# RECORDS PROVIDED
================

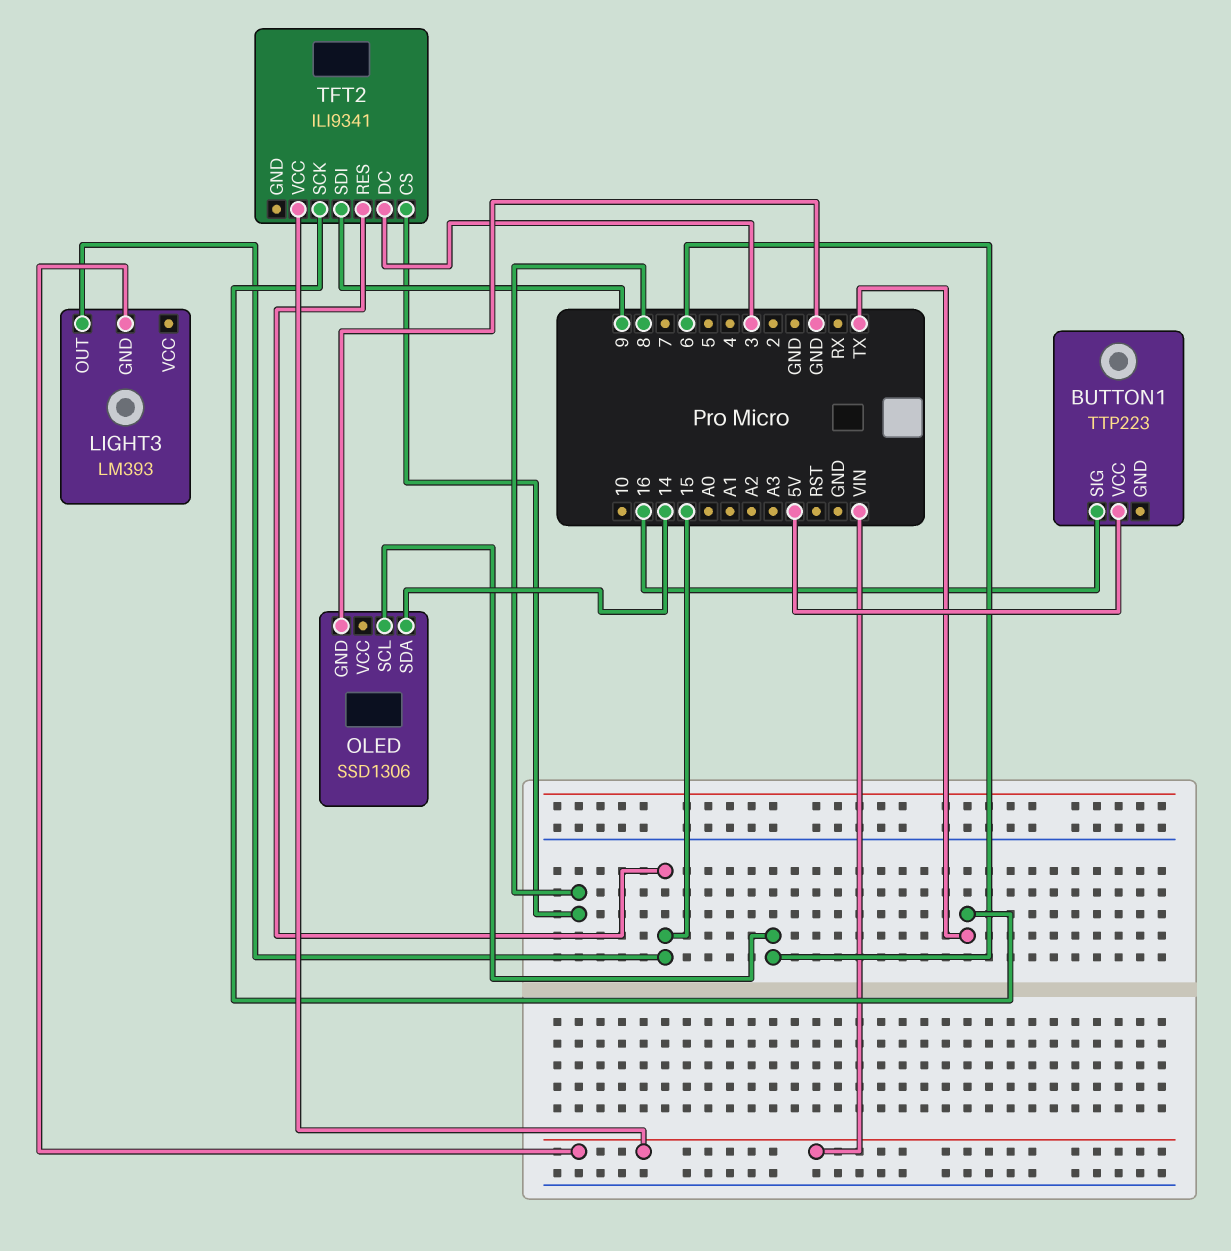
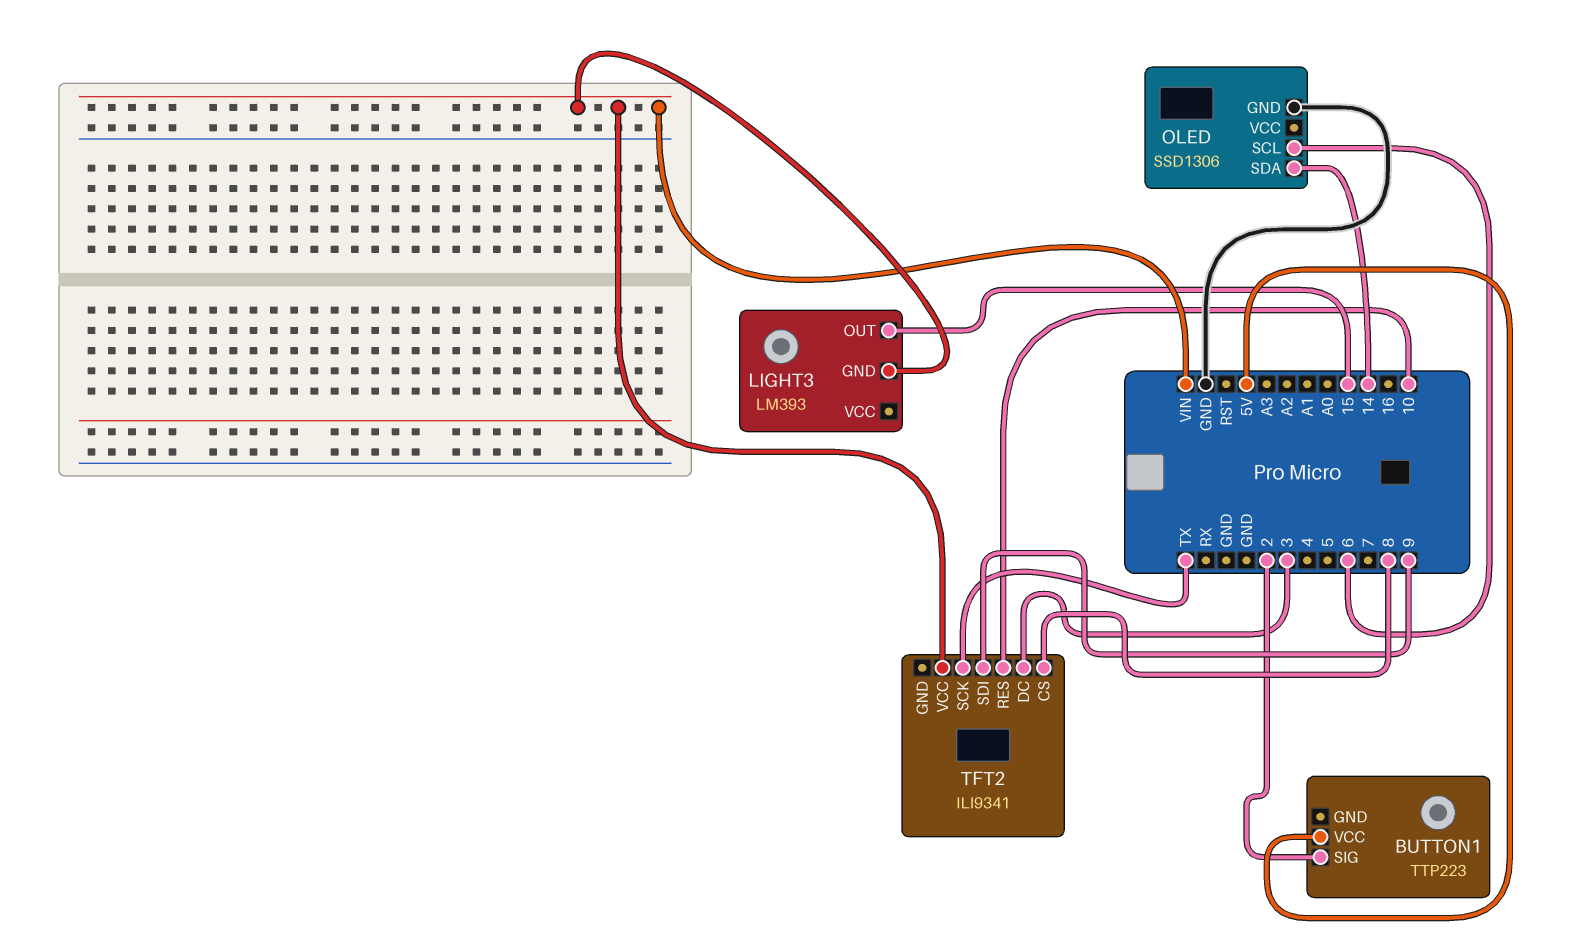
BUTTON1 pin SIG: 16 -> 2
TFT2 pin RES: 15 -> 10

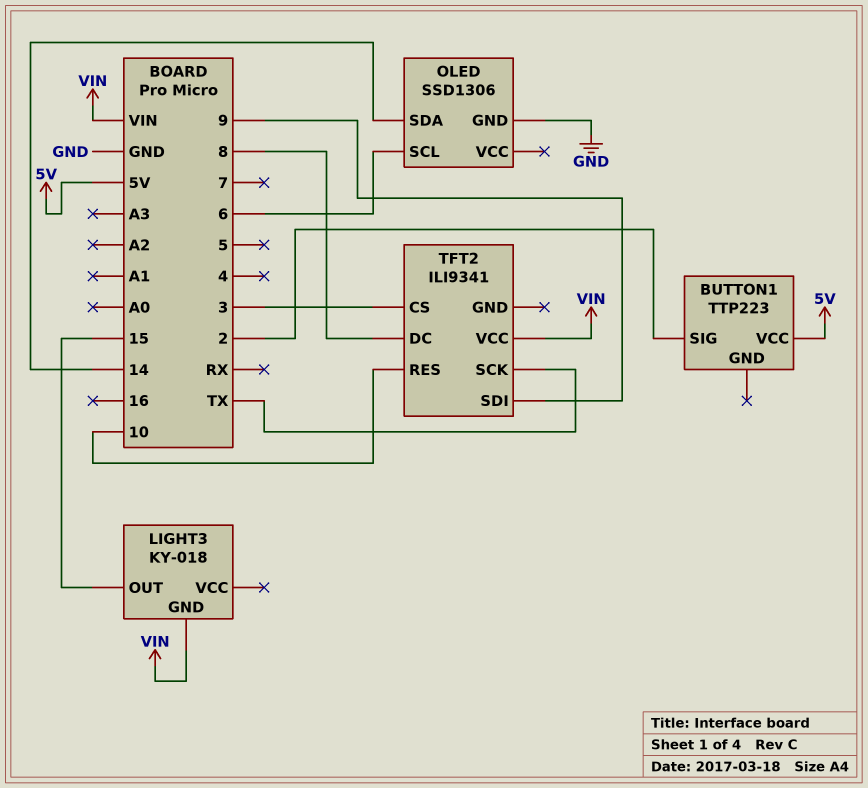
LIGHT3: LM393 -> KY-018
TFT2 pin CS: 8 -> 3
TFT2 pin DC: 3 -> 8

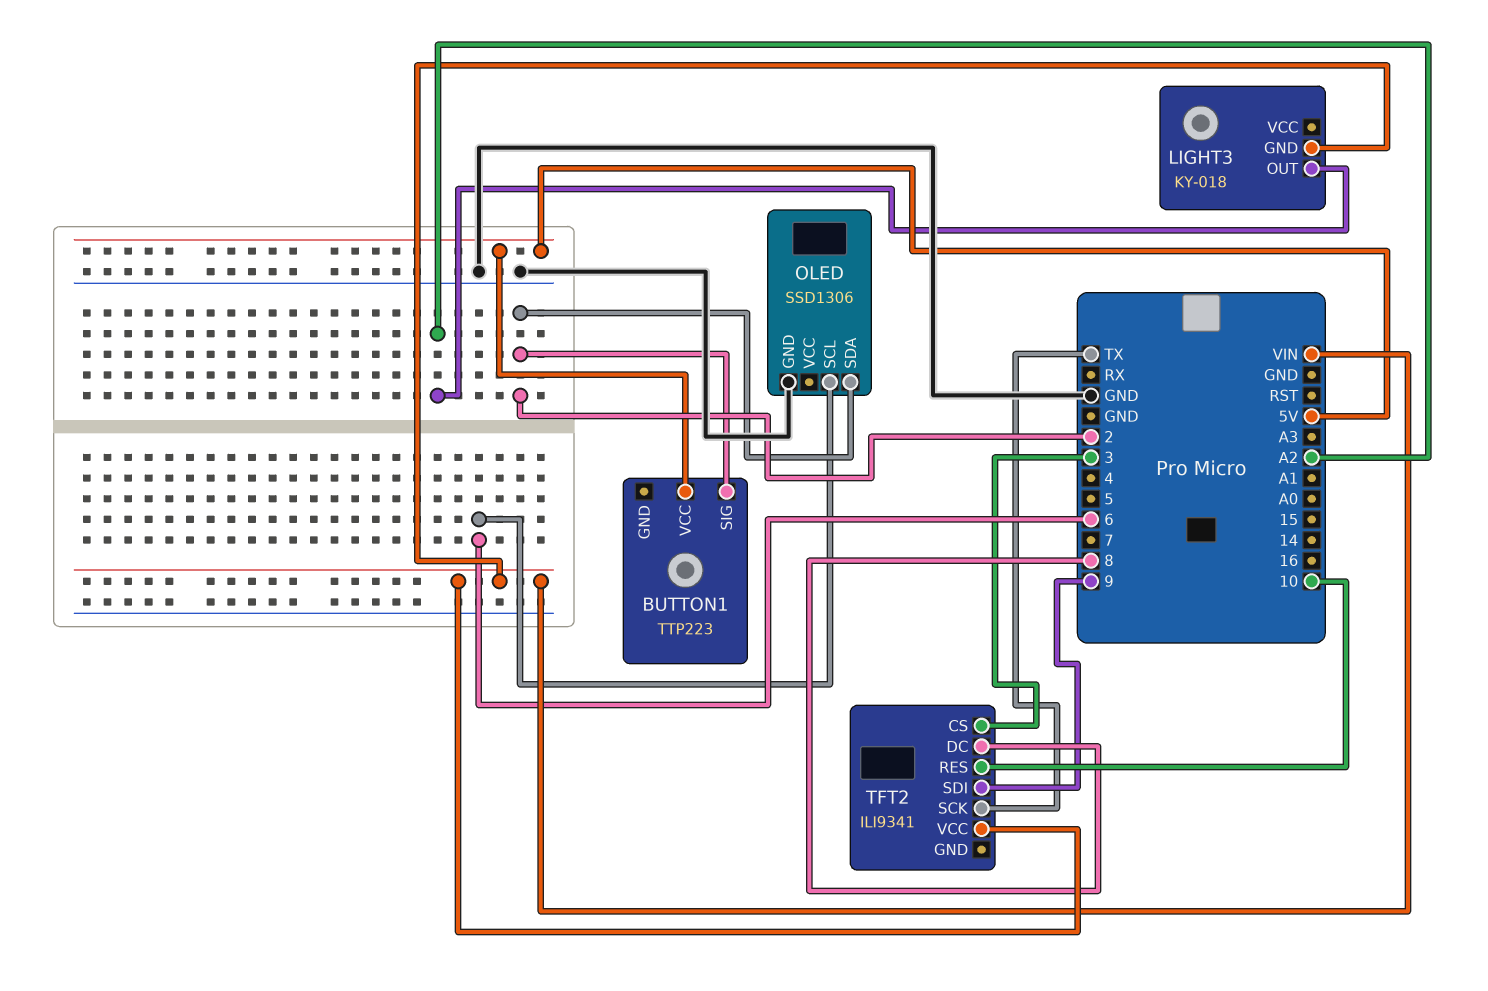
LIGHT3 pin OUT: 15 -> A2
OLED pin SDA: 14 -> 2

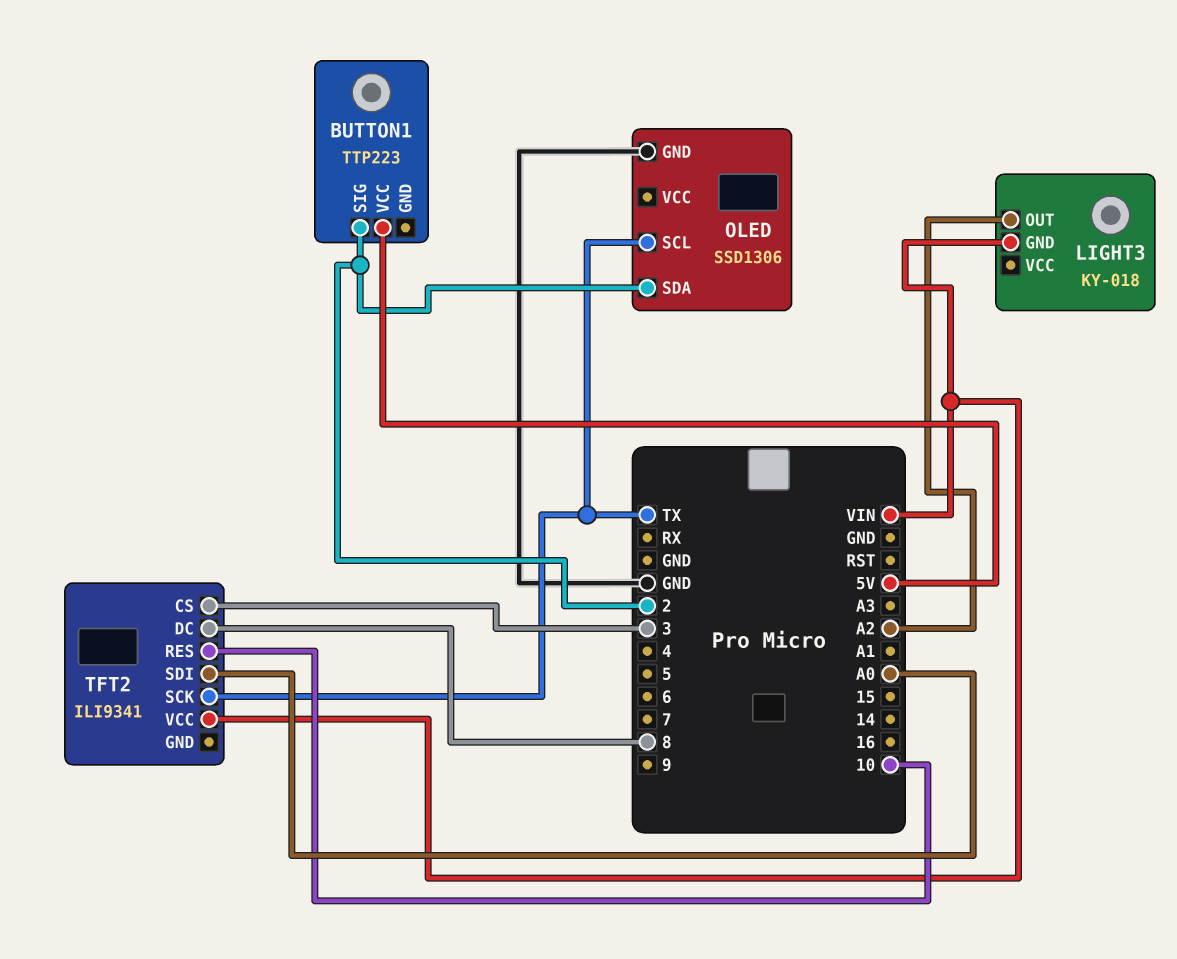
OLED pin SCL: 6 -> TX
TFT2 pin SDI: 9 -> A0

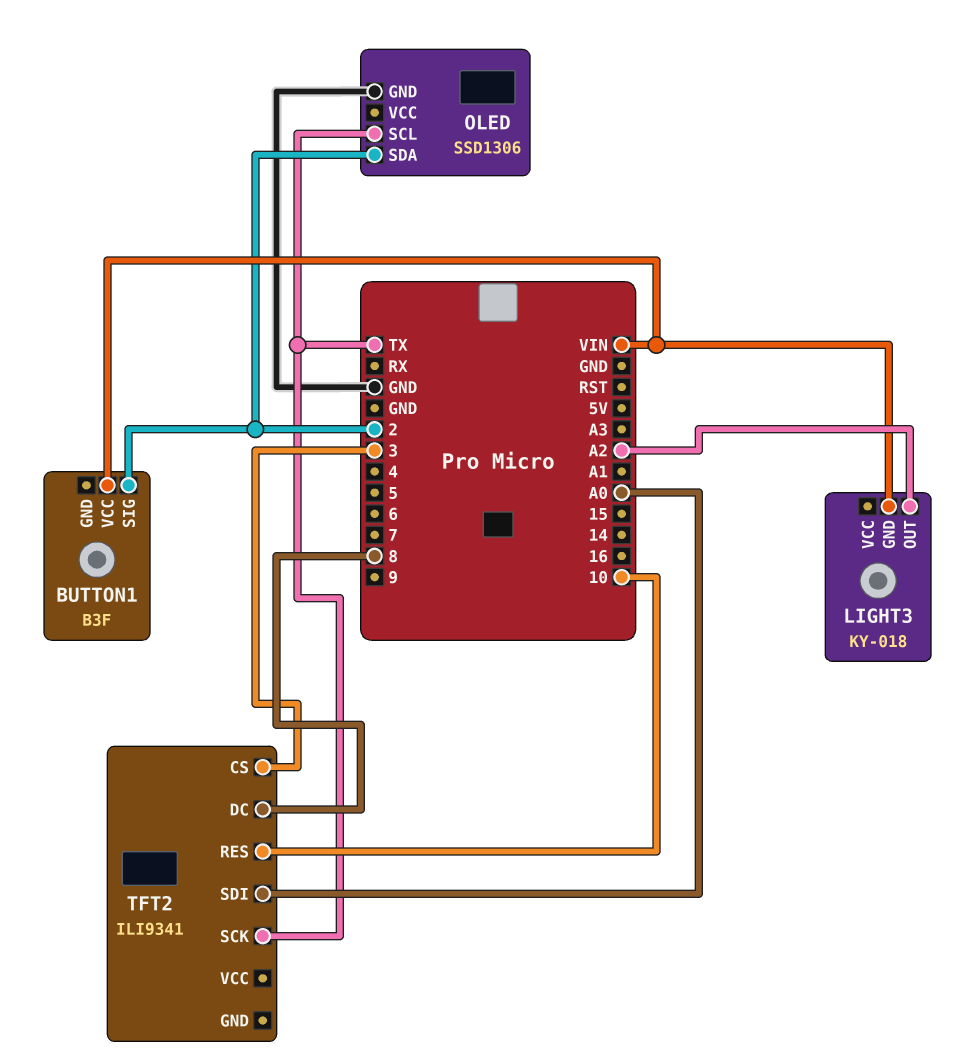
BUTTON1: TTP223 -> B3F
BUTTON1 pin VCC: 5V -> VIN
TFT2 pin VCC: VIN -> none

================

# TASK REQUIREMENTS
The data is to be returned exactly as it stands, pictures aside.

# ANSWER SECTION
BUTTON1 pin SIG: 16 -> 2
TFT2 pin RES: 15 -> 10

LIGHT3: LM393 -> KY-018
TFT2 pin CS: 8 -> 3
TFT2 pin DC: 3 -> 8

LIGHT3 pin OUT: 15 -> A2
OLED pin SDA: 14 -> 2

OLED pin SCL: 6 -> TX
TFT2 pin SDI: 9 -> A0

BUTTON1: TTP223 -> B3F
BUTTON1 pin VCC: 5V -> VIN
TFT2 pin VCC: VIN -> none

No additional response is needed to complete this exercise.